___ Records to process ___
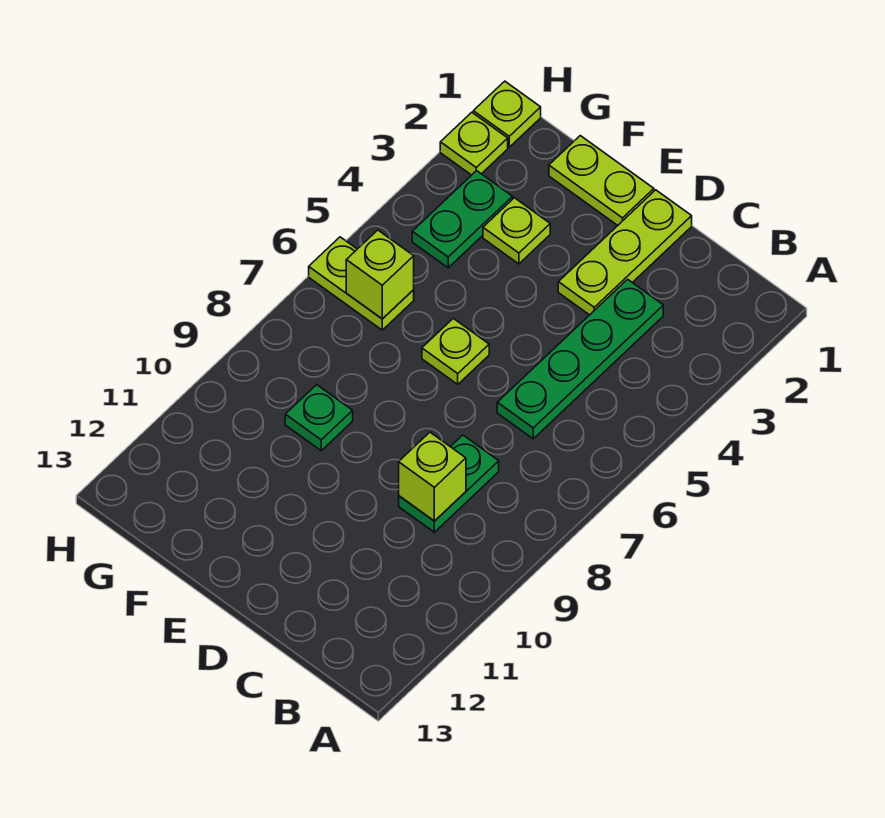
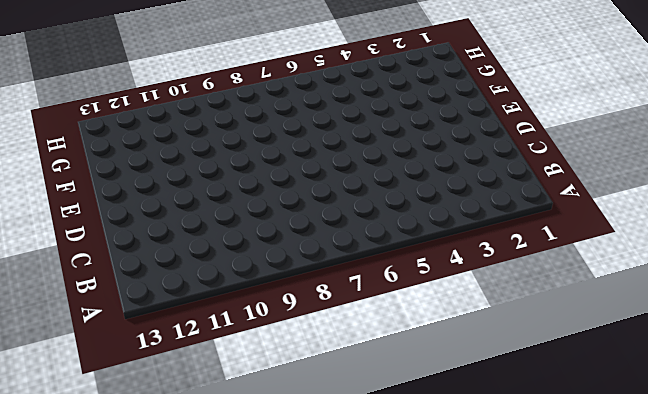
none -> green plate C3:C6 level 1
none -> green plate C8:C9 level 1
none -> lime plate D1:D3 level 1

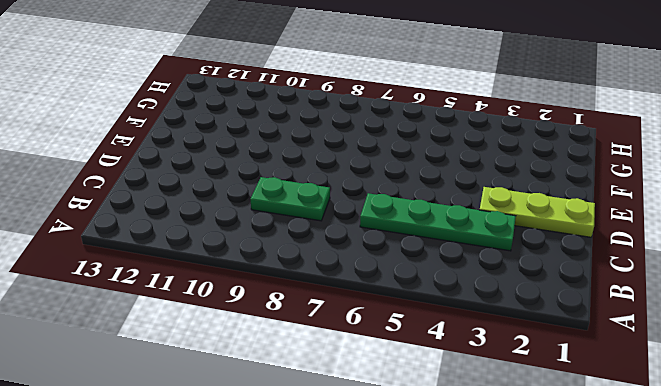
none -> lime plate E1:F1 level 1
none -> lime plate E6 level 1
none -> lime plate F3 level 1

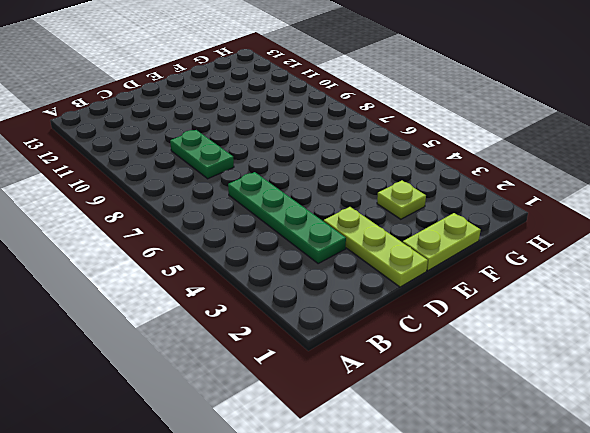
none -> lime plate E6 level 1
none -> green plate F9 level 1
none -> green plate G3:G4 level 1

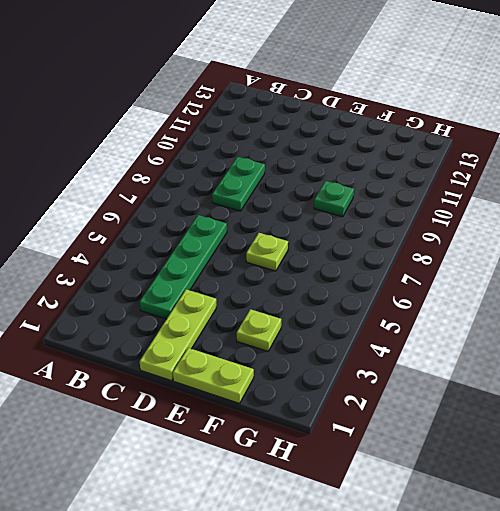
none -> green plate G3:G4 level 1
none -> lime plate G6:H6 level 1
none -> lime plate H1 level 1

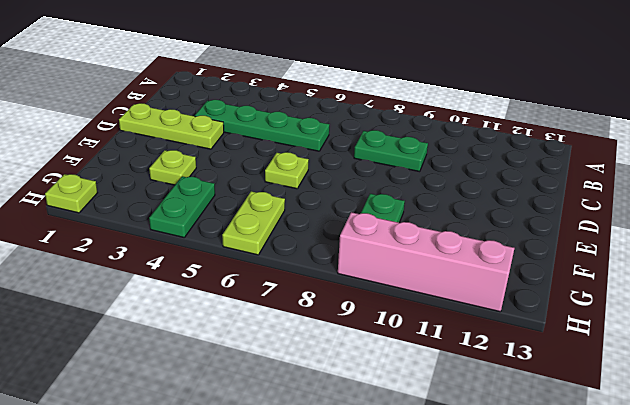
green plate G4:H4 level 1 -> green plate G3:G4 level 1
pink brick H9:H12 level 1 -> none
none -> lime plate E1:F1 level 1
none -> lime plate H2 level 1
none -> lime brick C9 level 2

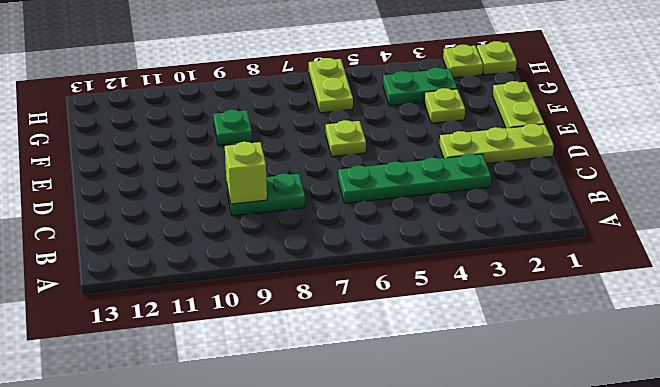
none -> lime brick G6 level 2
___
___ Records to process ___
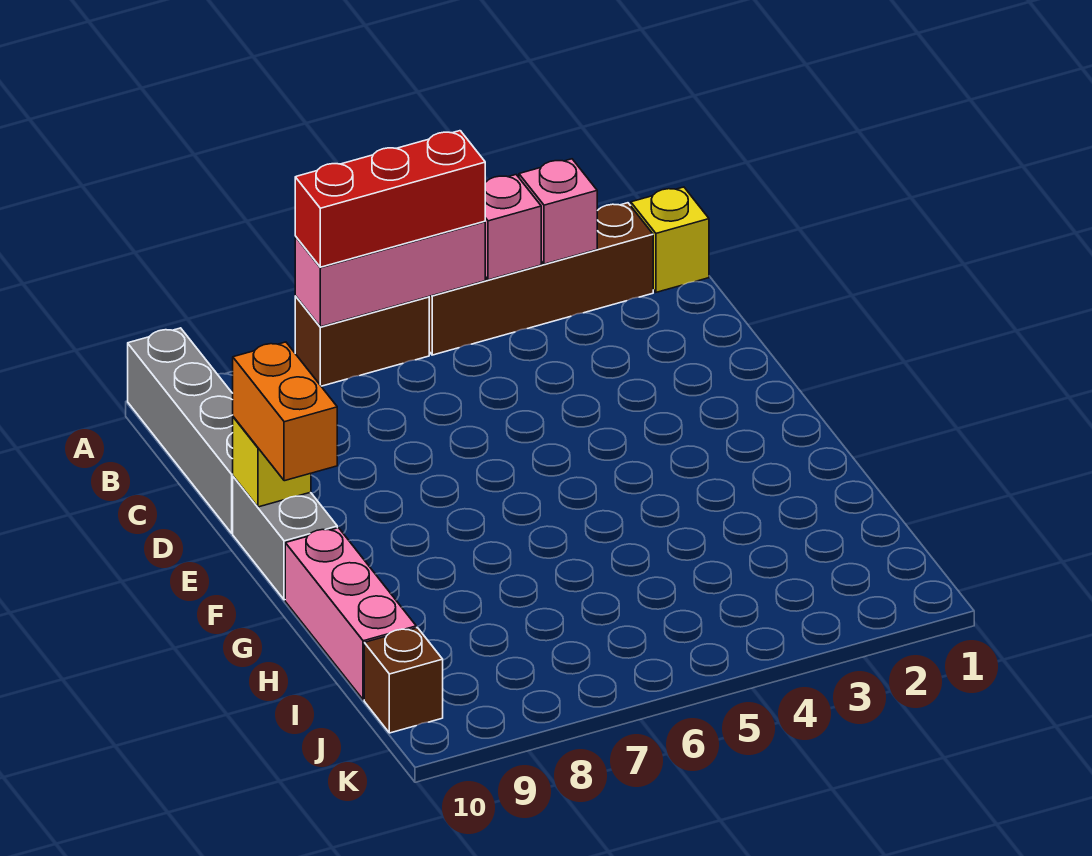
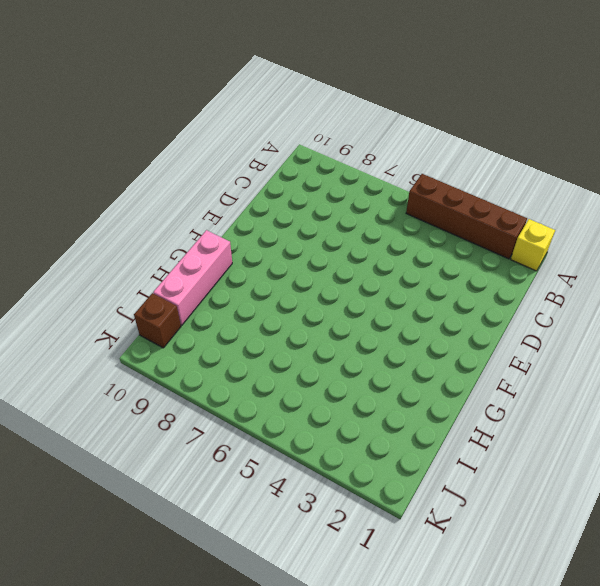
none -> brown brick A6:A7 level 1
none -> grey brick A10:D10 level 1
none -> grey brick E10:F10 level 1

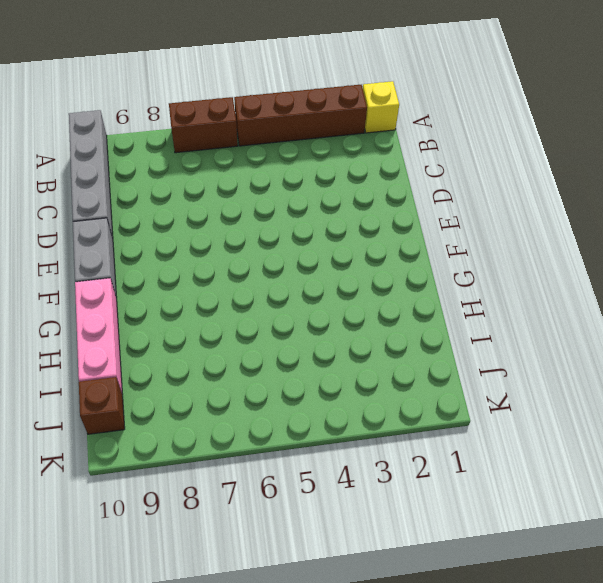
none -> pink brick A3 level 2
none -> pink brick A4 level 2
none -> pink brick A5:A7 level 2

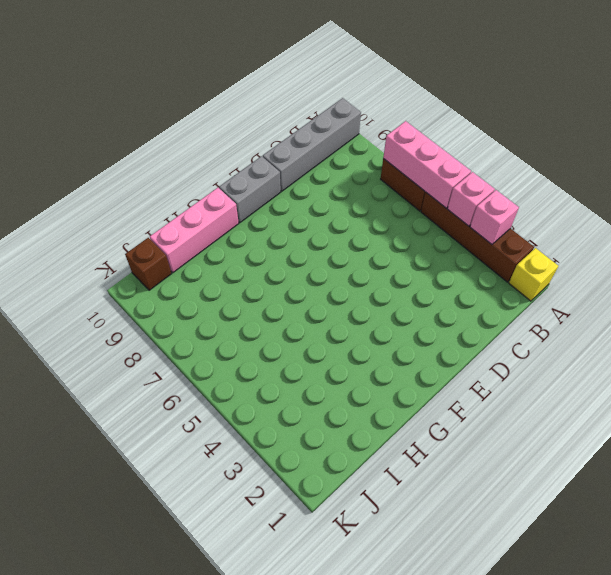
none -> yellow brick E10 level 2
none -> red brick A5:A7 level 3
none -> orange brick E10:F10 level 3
___
___ Records to process ___
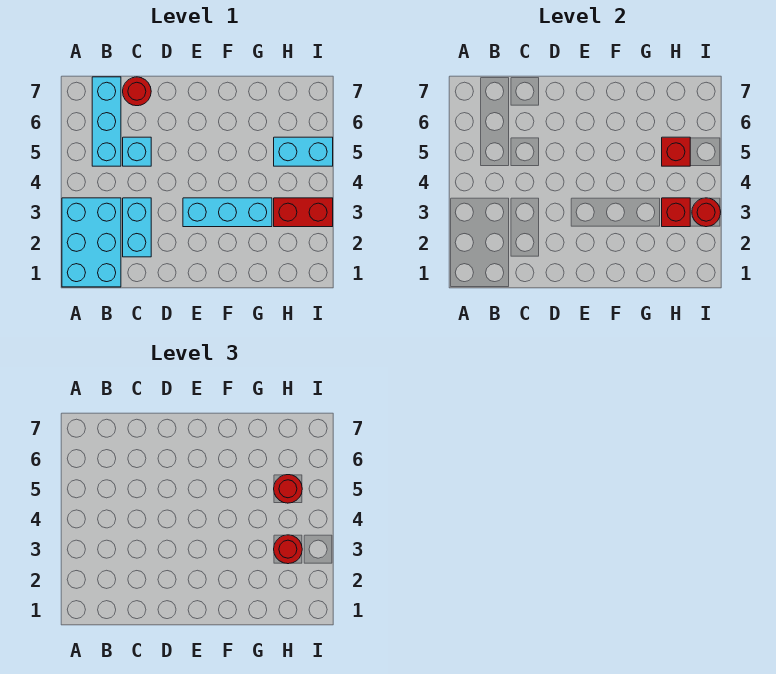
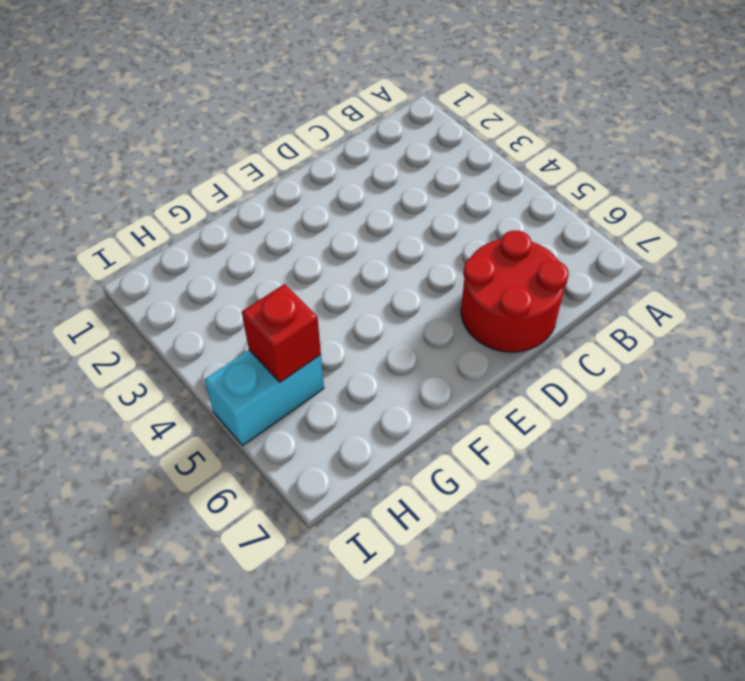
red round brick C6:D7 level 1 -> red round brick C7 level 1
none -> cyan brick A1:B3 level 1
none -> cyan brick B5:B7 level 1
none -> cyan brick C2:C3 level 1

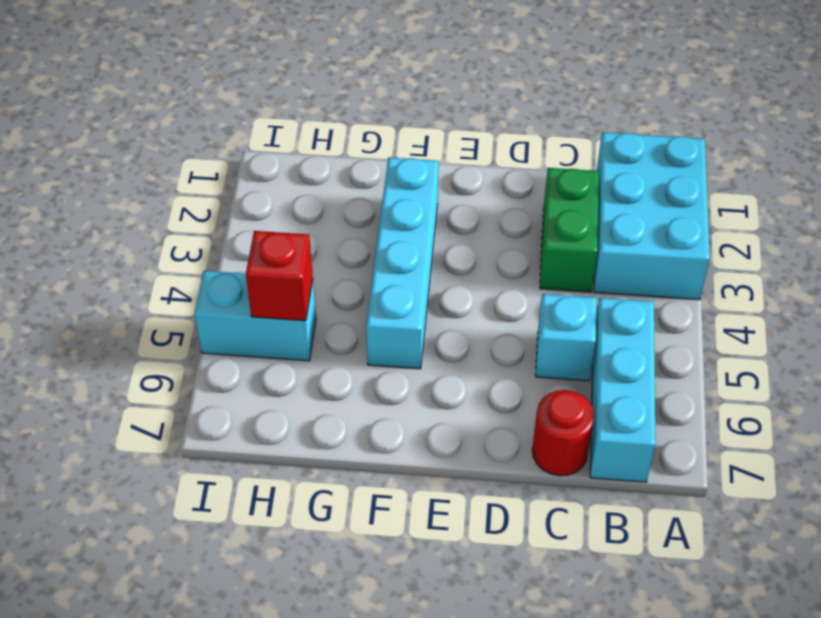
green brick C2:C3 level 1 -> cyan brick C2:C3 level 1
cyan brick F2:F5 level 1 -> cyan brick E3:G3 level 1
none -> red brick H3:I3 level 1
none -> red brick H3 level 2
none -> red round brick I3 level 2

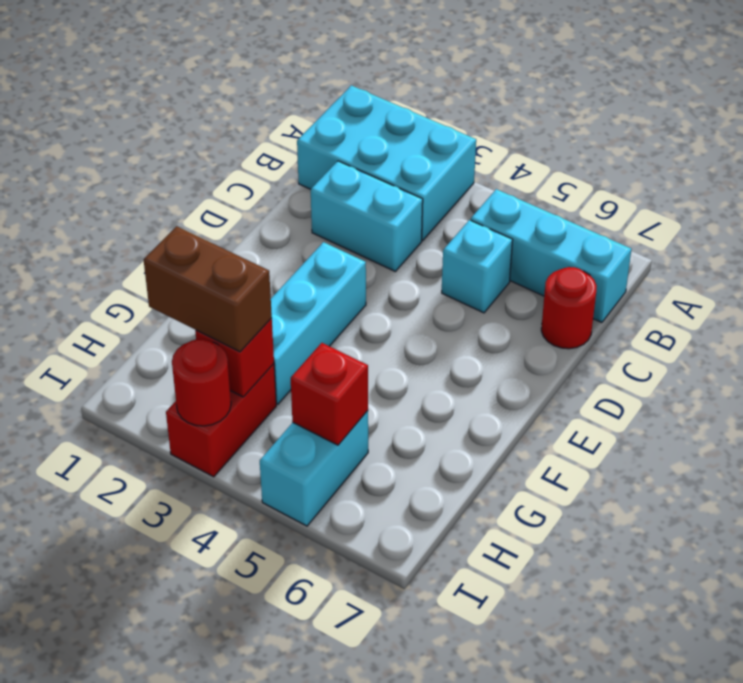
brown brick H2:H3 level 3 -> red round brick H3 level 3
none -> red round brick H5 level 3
___
*What needs to be done:* Transcribe only this stretch of the data: the line with "cyan brick F2:F5", the line with "none -> red round brick H5 level 3", and every line in between. Leave out the pictures.

*Answer for the task:*
cyan brick F2:F5 level 1 -> cyan brick E3:G3 level 1
none -> red brick H3:I3 level 1
none -> red brick H3 level 2
none -> red round brick I3 level 2

brown brick H2:H3 level 3 -> red round brick H3 level 3
none -> red round brick H5 level 3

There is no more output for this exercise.